§ **Task item**
What you return must be every line below that includes the word "camera".

Input Start Marker

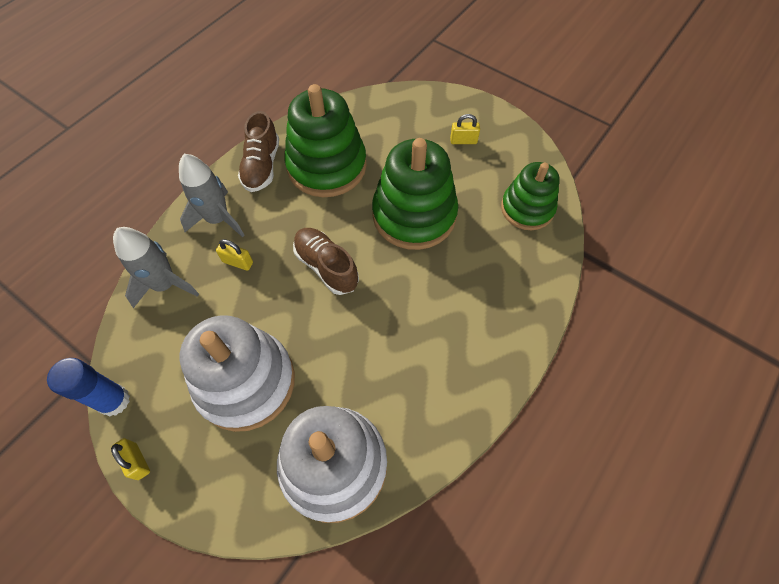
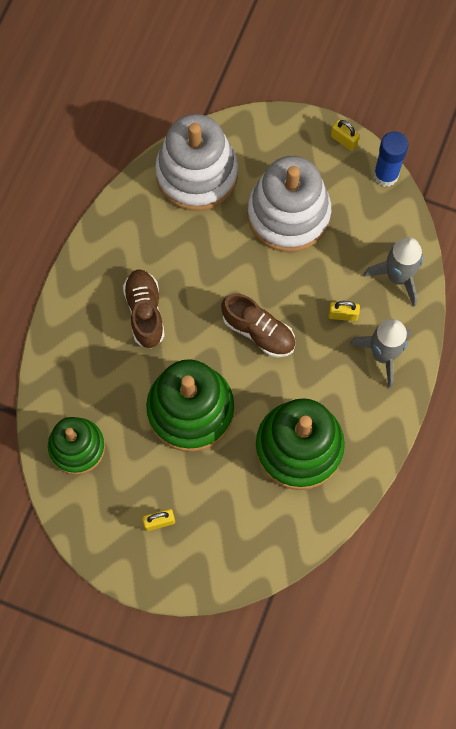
camera: 165 degrees right, 10 degrees up
(262, 166) = (367, 429): brown shoe -> brown shoe (145, 312)

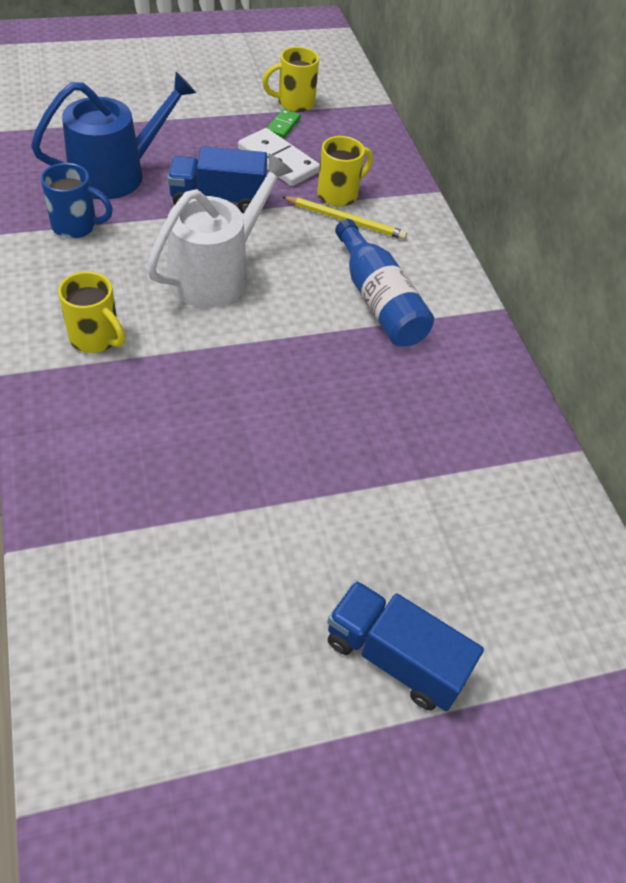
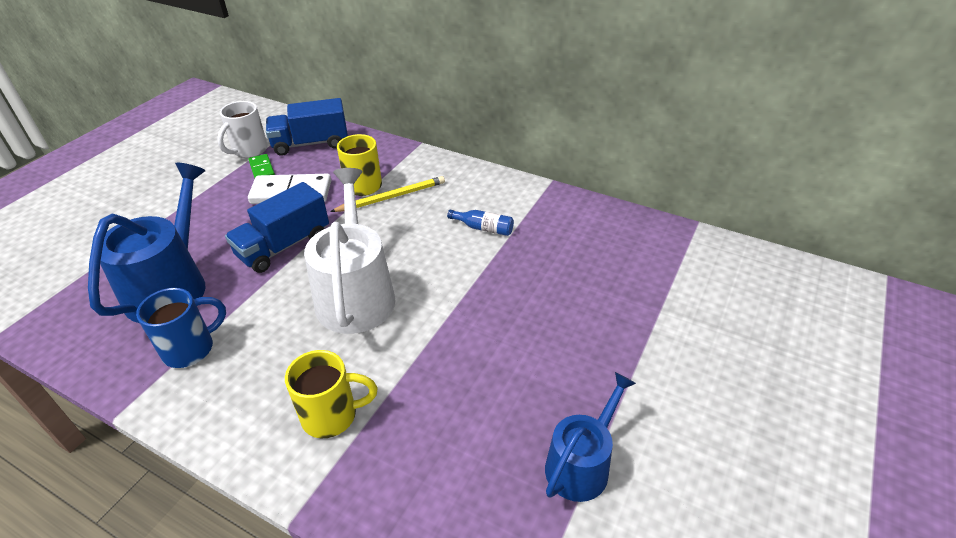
camera: 40 degrees left, 10 degrees down
(193, 509) = (581, 464): none -> blue watering can
(294, 103) = (249, 150): yellow mug -> white mug
(378, 301) = (484, 228): blue bottle -> blue bottle, size x0.47
(394, 657) = (812, 424): blue truck -> blue truck (311, 144)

Input End Marker

§ **Answer**
camera: 165 degrees right, 10 degrees up
camera: 40 degrees left, 10 degrees down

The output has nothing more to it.